(Job) Make an exact copy of the records below, leaving every image out.

[Records from a dataset]
::::
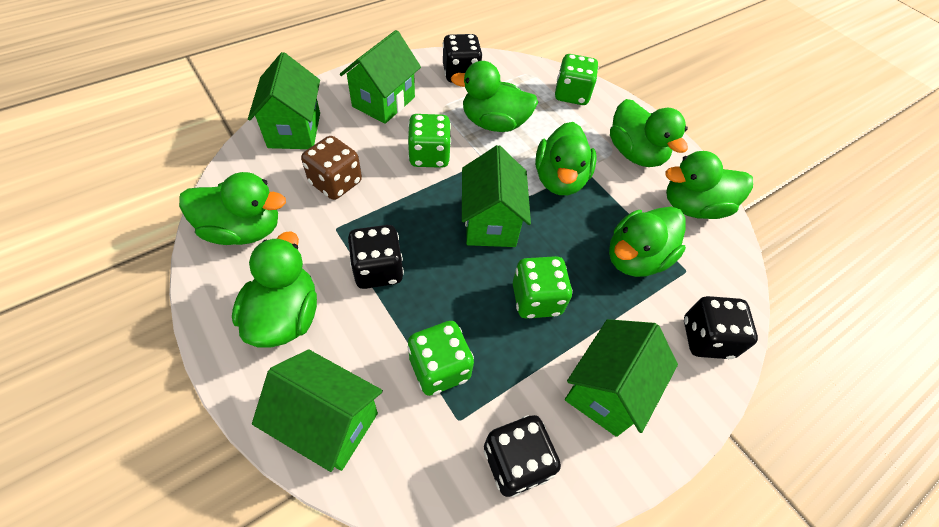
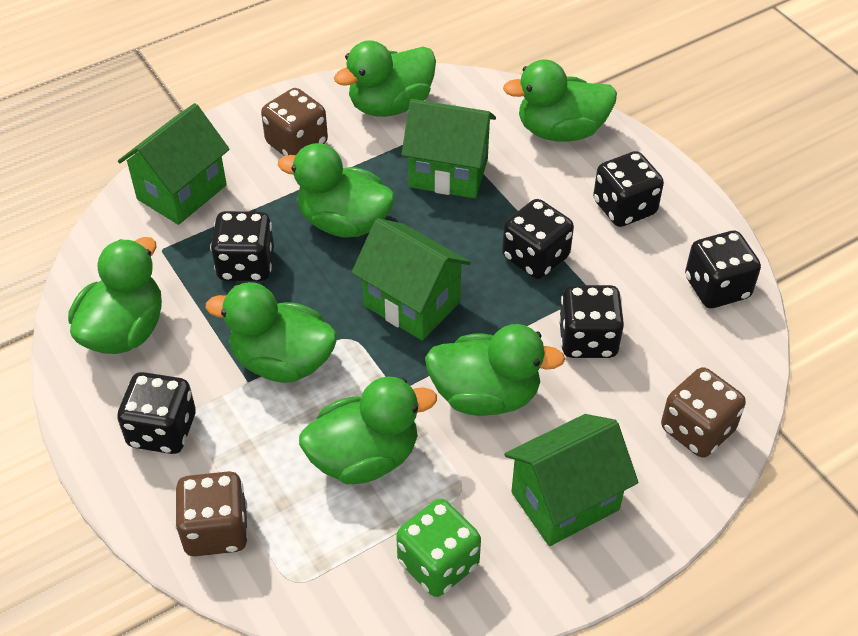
black dice: 4 -> 6
brown dice: 1 -> 3
green dice: 4 -> 1
green house: 5 -> 4

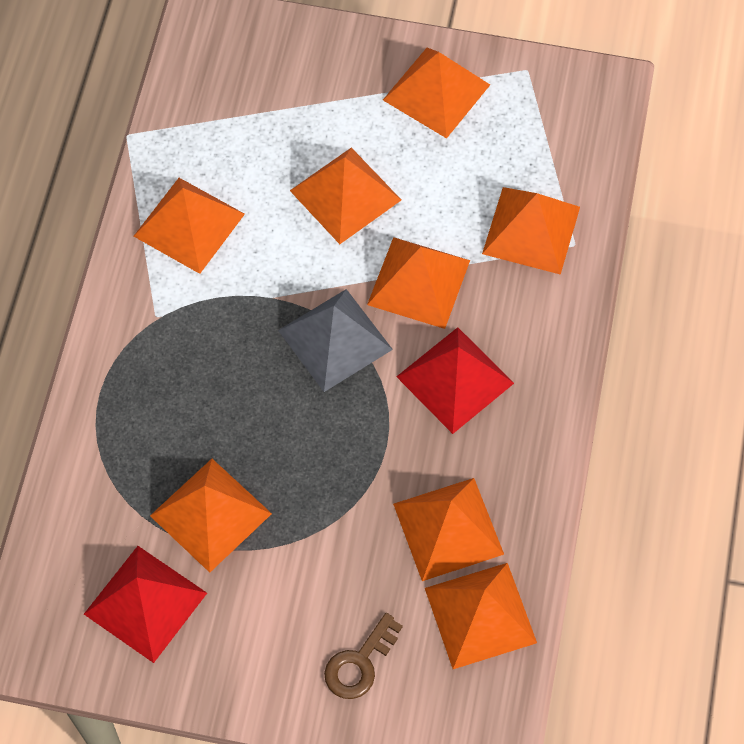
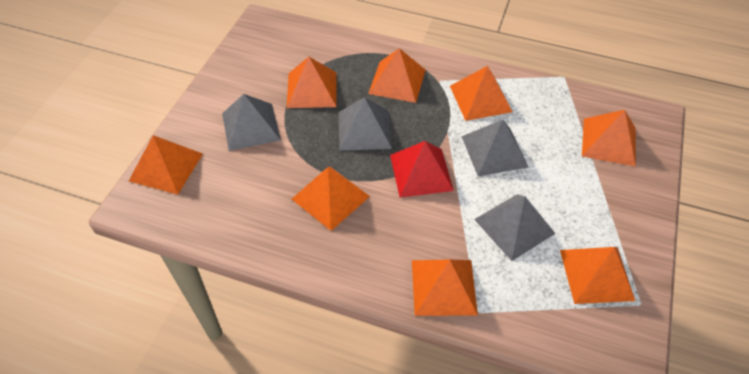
brown key: 1 -> 0
grey pyramid: 1 -> 4
red pyramid: 2 -> 1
::::
(Expected output)
black dice: 4 -> 6
brown dice: 1 -> 3
green dice: 4 -> 1
green house: 5 -> 4

brown key: 1 -> 0
grey pyramid: 1 -> 4
red pyramid: 2 -> 1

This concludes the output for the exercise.